- _Exercise directions_: Could you give back exactly the lines below from the one with "orange rectangle: (46, 109)" through the one with "black ellipse: (55, 371) -> (108, 429), moved", without a single picture?

Shape position updates:
——

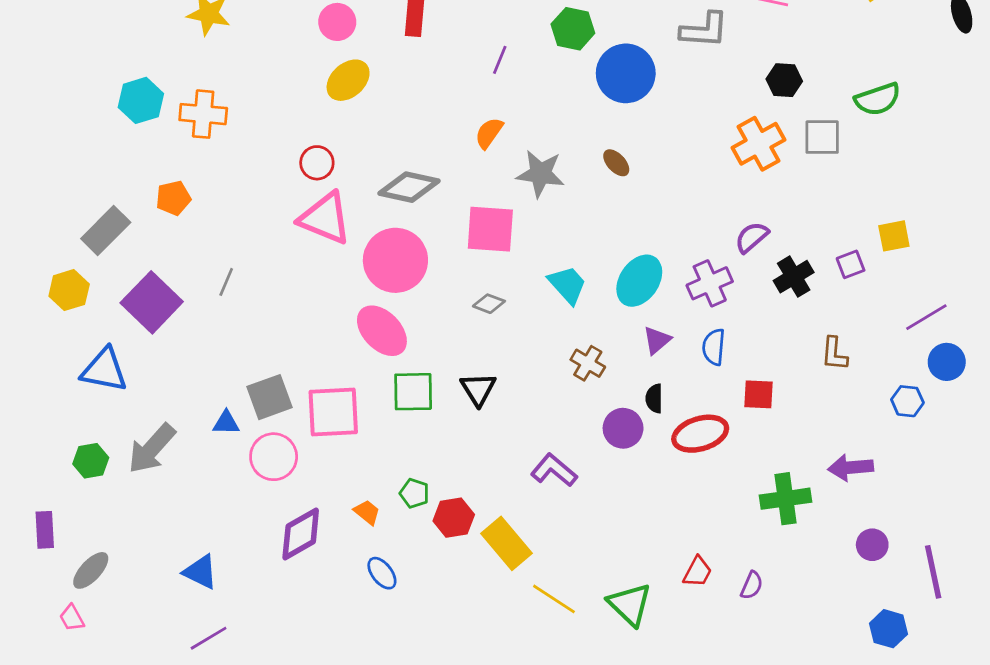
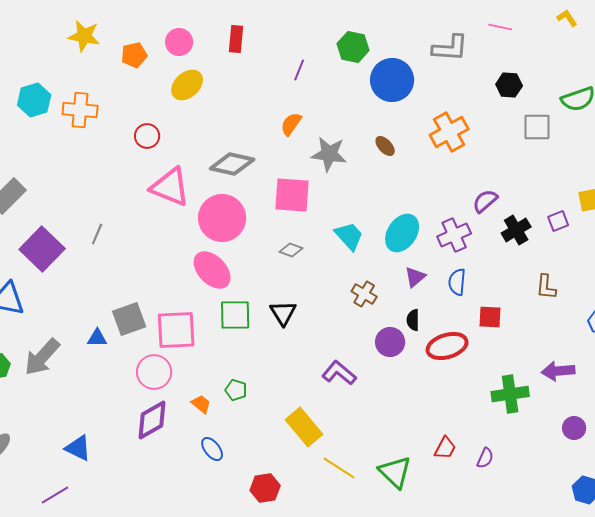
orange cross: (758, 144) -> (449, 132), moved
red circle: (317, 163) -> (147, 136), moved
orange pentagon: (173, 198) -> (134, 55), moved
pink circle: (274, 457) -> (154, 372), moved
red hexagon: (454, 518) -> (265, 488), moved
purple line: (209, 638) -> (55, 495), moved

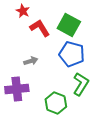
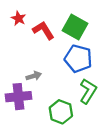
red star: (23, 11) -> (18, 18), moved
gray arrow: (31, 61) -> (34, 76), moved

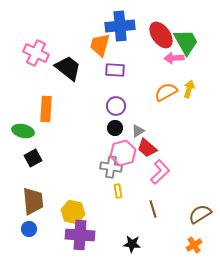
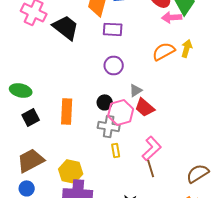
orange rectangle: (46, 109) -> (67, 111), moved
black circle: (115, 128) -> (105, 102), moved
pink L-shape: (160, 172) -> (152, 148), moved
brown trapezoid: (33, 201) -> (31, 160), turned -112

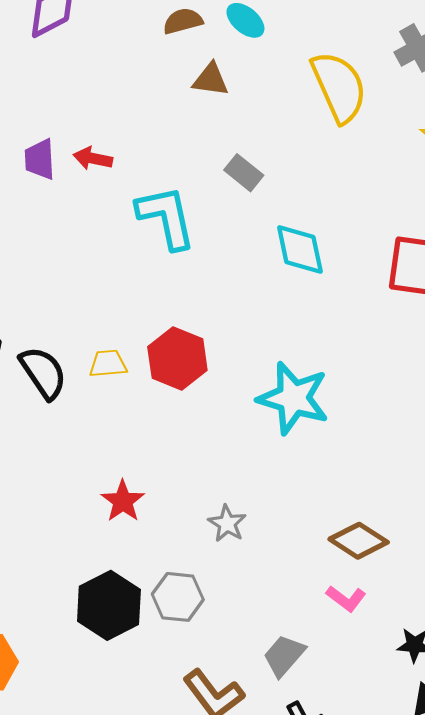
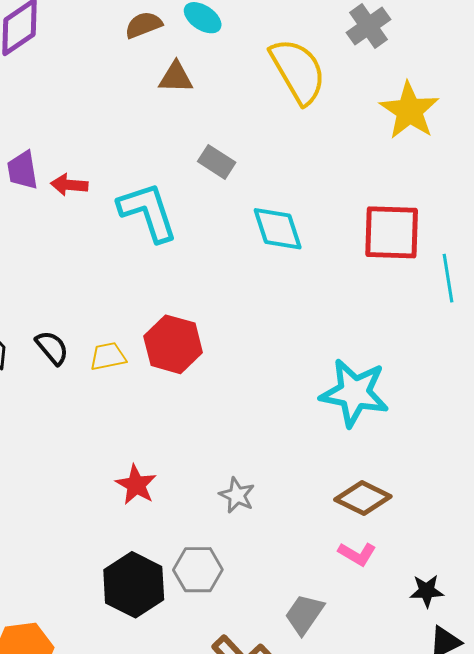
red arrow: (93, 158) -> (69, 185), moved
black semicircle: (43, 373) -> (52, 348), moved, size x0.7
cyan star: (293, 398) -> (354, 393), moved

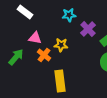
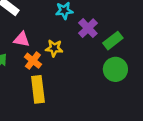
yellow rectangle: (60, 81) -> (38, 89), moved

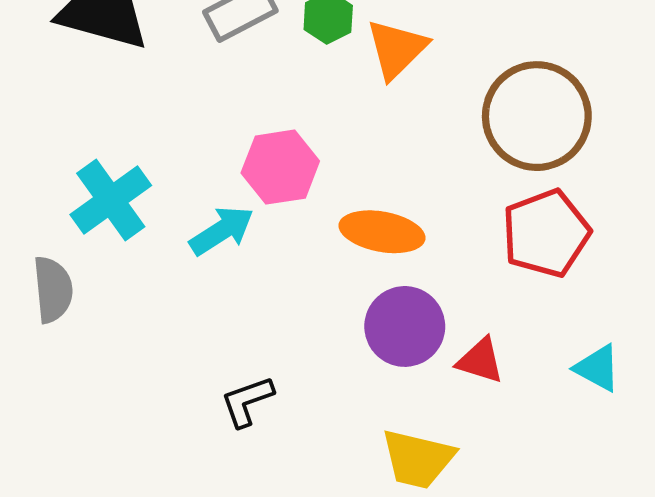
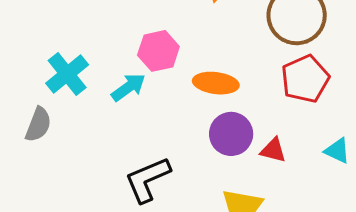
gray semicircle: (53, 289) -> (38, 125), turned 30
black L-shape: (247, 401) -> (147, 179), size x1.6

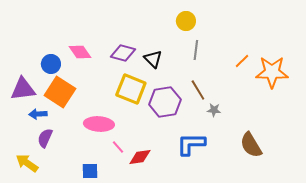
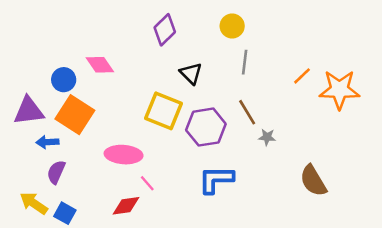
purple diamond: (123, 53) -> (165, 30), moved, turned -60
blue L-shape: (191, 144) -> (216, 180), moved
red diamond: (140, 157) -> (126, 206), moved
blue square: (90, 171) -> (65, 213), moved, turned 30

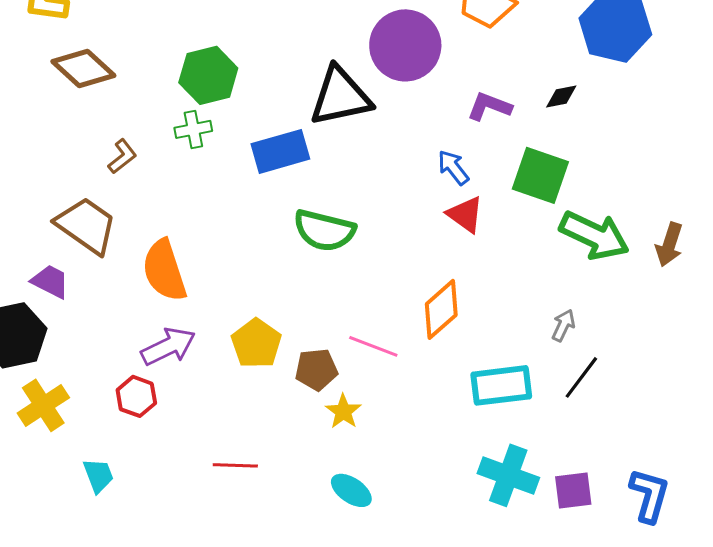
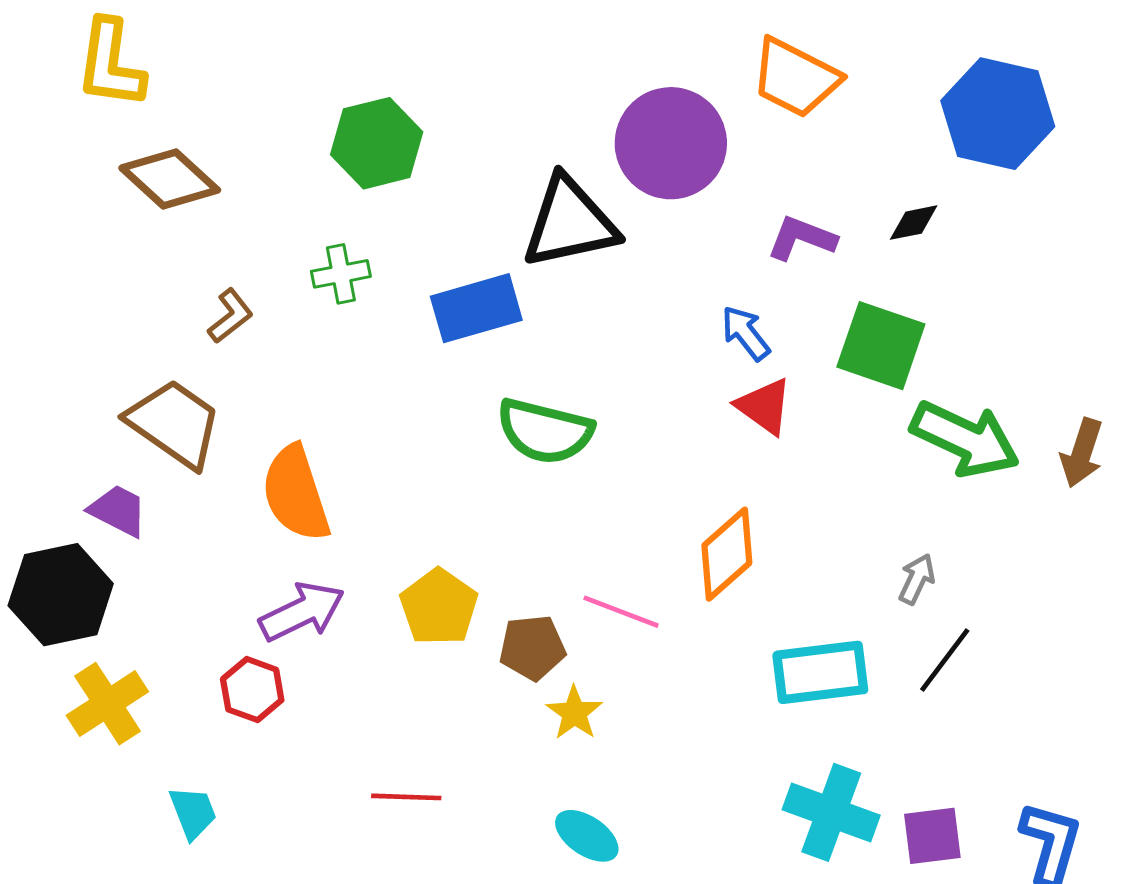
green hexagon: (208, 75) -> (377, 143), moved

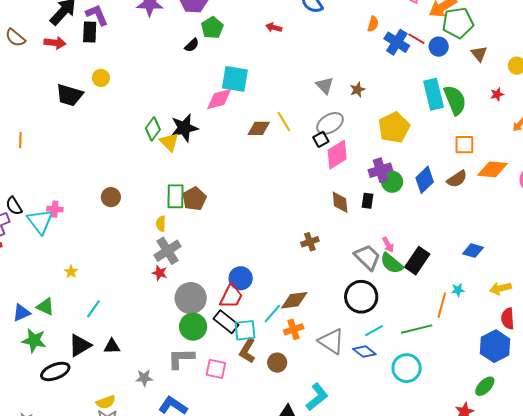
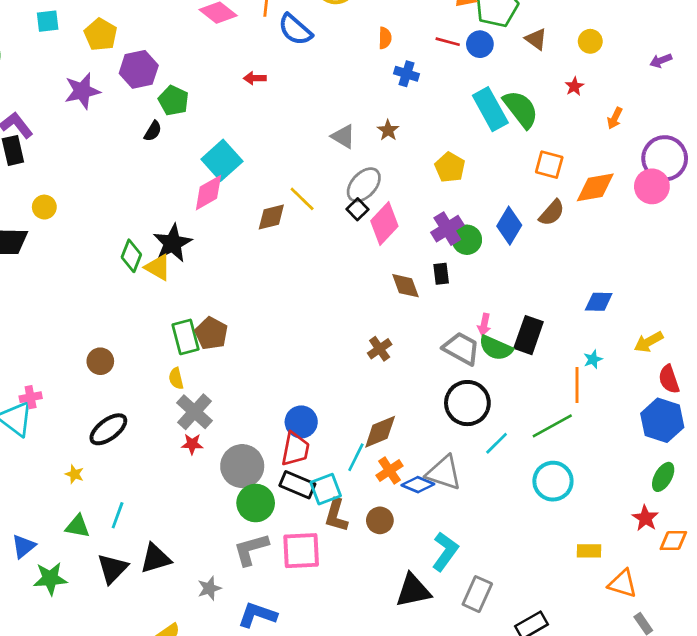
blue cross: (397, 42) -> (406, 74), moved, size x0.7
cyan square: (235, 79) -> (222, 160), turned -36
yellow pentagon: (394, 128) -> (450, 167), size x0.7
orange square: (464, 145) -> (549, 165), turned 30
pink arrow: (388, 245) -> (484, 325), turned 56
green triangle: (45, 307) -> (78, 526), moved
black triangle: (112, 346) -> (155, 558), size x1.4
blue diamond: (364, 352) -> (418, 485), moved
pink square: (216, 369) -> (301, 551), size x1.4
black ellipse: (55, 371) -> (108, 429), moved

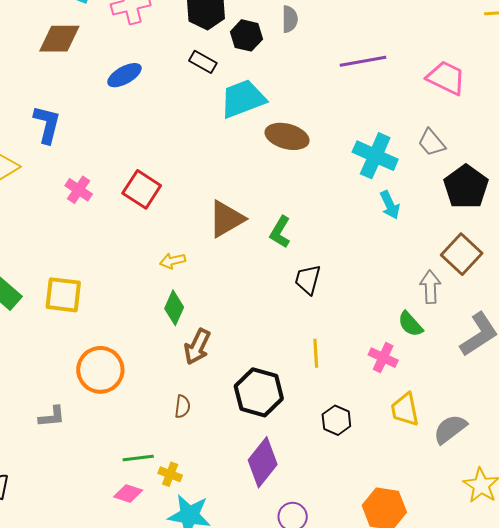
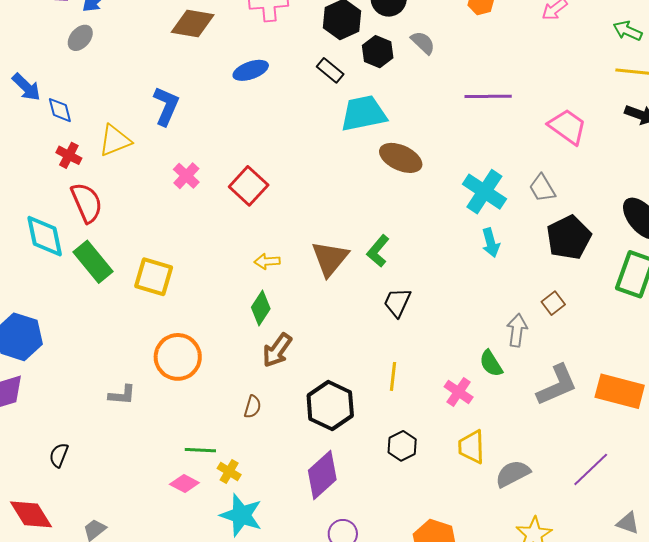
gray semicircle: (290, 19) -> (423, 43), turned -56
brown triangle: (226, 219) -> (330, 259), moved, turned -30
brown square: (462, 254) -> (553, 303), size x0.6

——

- _The completed task_:
orange rectangle: (46, 109) -> (67, 111), moved
black circle: (115, 128) -> (105, 102), moved
pink L-shape: (160, 172) -> (152, 148), moved
brown trapezoid: (33, 201) -> (31, 160), turned -112

red arrow: (93, 158) -> (69, 185), moved
black semicircle: (43, 373) -> (52, 348), moved, size x0.7
cyan star: (293, 398) -> (354, 393), moved

yellow rectangle: (60, 81) -> (38, 89), moved

gray semicircle: (53, 289) -> (38, 125), turned 30
black L-shape: (247, 401) -> (147, 179), size x1.6

purple diamond: (123, 53) -> (165, 30), moved, turned -60
blue L-shape: (191, 144) -> (216, 180), moved
red diamond: (140, 157) -> (126, 206), moved
blue square: (90, 171) -> (65, 213), moved, turned 30

green hexagon: (208, 75) -> (377, 143), moved

blue cross: (397, 42) -> (406, 74), moved, size x0.7
cyan square: (235, 79) -> (222, 160), turned -36
yellow pentagon: (394, 128) -> (450, 167), size x0.7
orange square: (464, 145) -> (549, 165), turned 30
pink arrow: (388, 245) -> (484, 325), turned 56
green triangle: (45, 307) -> (78, 526), moved
black triangle: (112, 346) -> (155, 558), size x1.4
blue diamond: (364, 352) -> (418, 485), moved
pink square: (216, 369) -> (301, 551), size x1.4
black ellipse: (55, 371) -> (108, 429), moved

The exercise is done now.